> [WORK REQUIRED] Please output the entries below from the line that contains "C203: 3.3uF (plus" through the final line, reproduced exactly and alone.

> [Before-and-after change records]

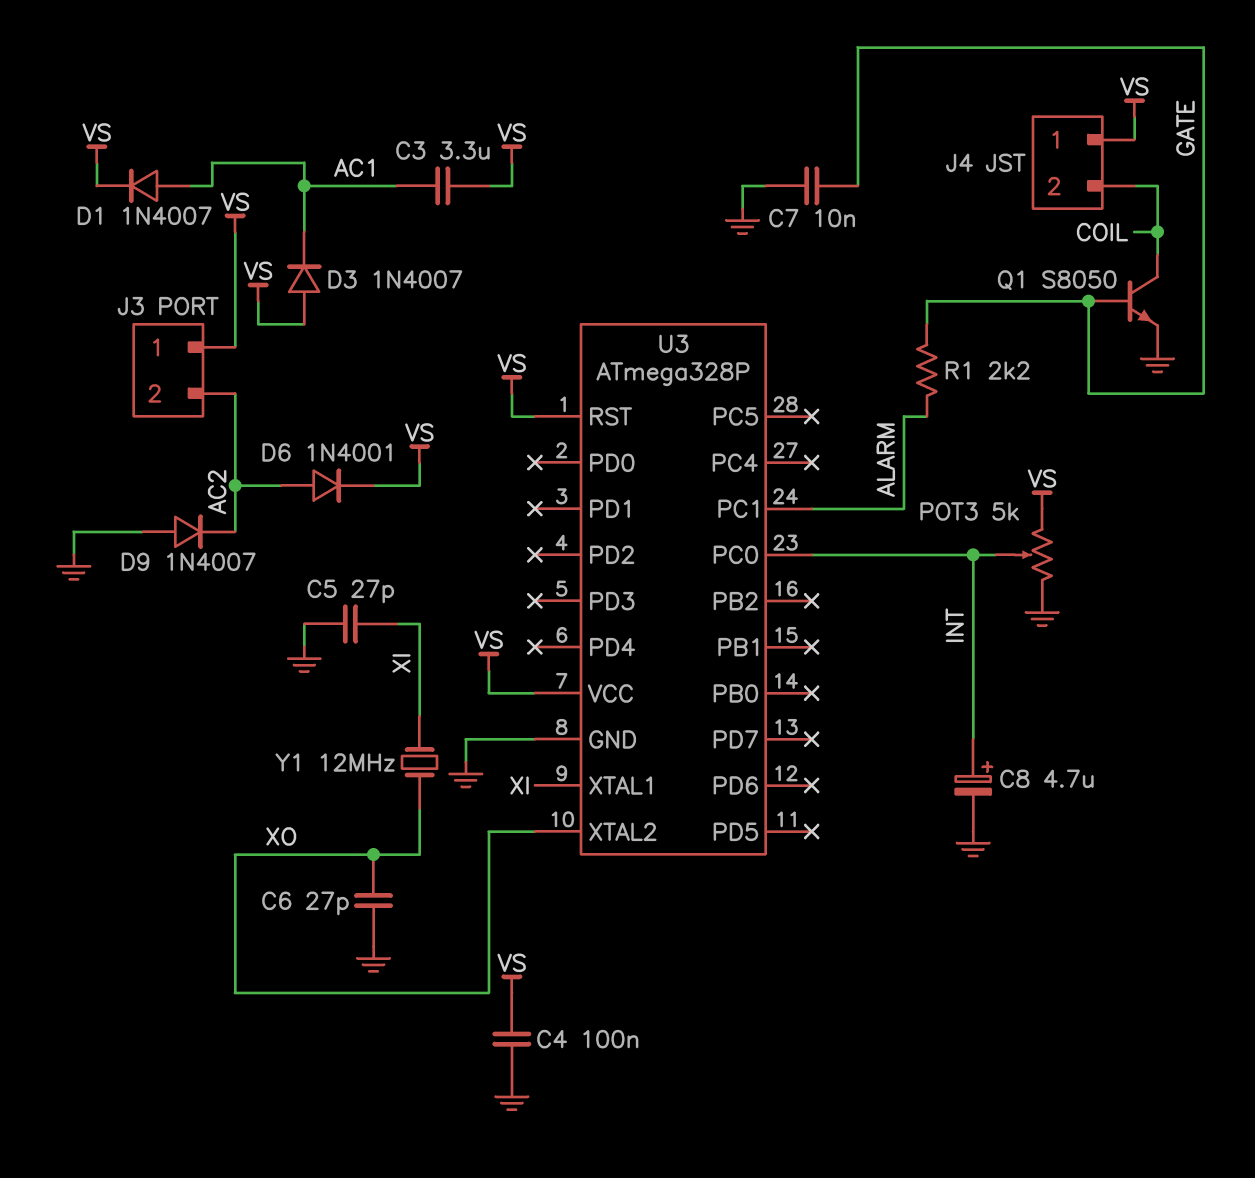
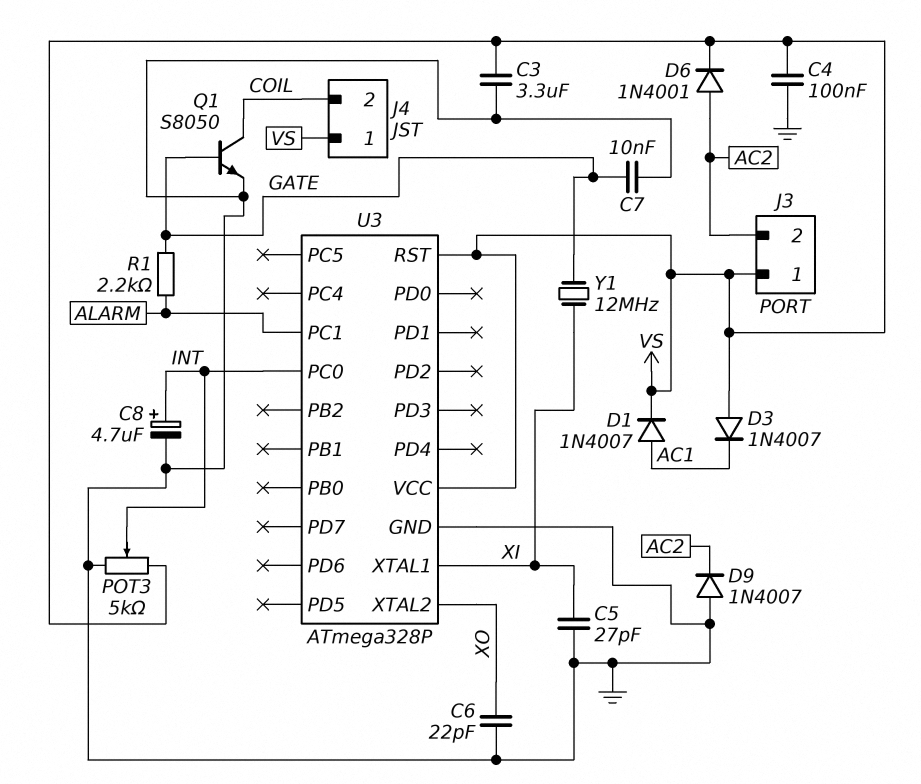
C3: 3.3uF (AC1, VS) -> 3.3uF (GND, VS)
C6: 27pF (GND, XO) -> 22pF (GND, XO)
Y1: 12MHz (XI, XO) -> 12MHz (GATE, XI)

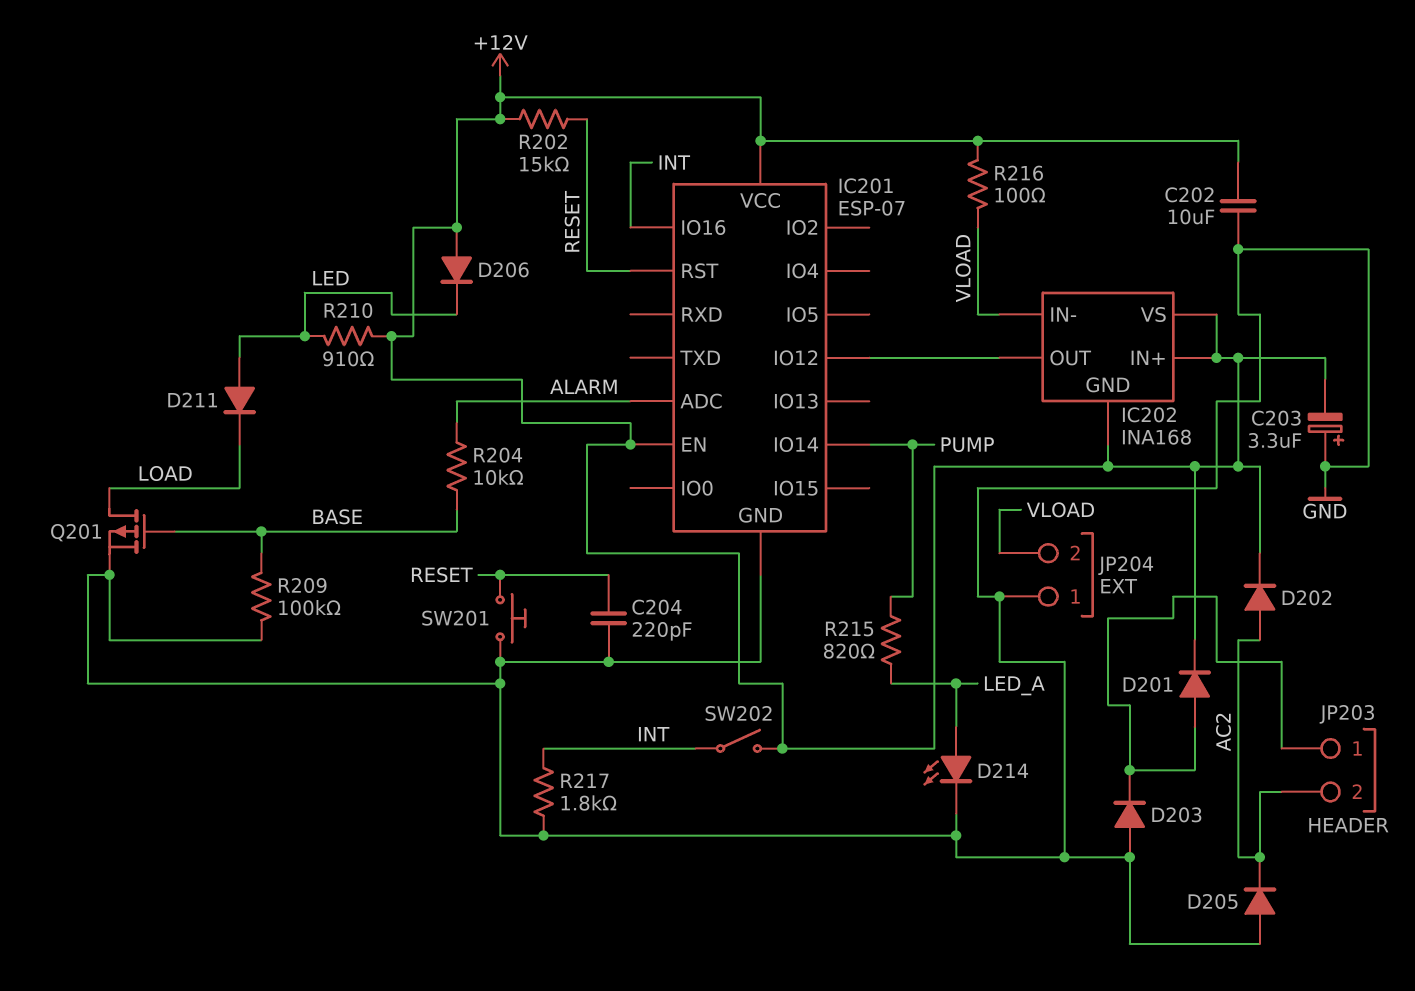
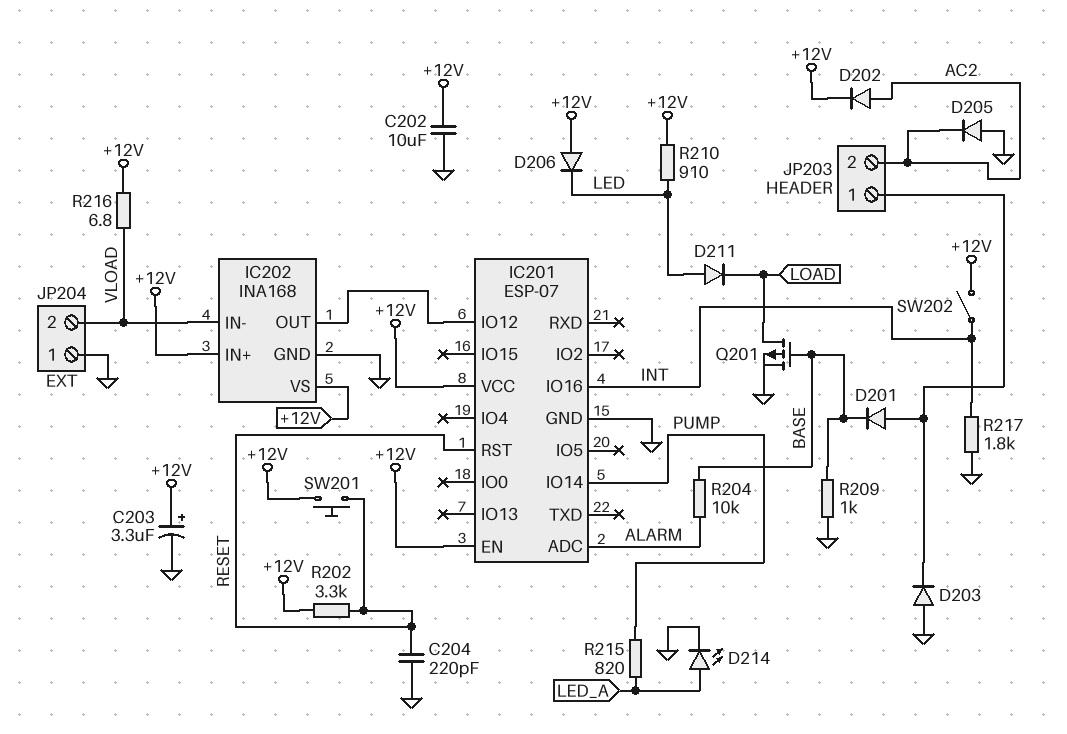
C203: 3.3uF (plus GND, minus +12V) -> 3.3uF (plus +12V, minus GND)
D201: diode (A JP203/1, K +12V) -> diode (A JP203/1, K BASE)
IC202 pin GND: +12V -> GND
R202: 15k (+12V, RESET) -> 3.3k (+12V, RESET)
R209: 100k (BASE, GND) -> 1k (BASE, GND)
R216: 100 (+12V, VLOAD) -> 6.8 (+12V, VLOAD)
SW201: button (GND, RESET) -> button (+12V, RESET)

> [SOLVED EXERCISE]
C203: 3.3uF (plus GND, minus +12V) -> 3.3uF (plus +12V, minus GND)
D201: diode (A JP203/1, K +12V) -> diode (A JP203/1, K BASE)
IC202 pin GND: +12V -> GND
R202: 15k (+12V, RESET) -> 3.3k (+12V, RESET)
R209: 100k (BASE, GND) -> 1k (BASE, GND)
R216: 100 (+12V, VLOAD) -> 6.8 (+12V, VLOAD)
SW201: button (GND, RESET) -> button (+12V, RESET)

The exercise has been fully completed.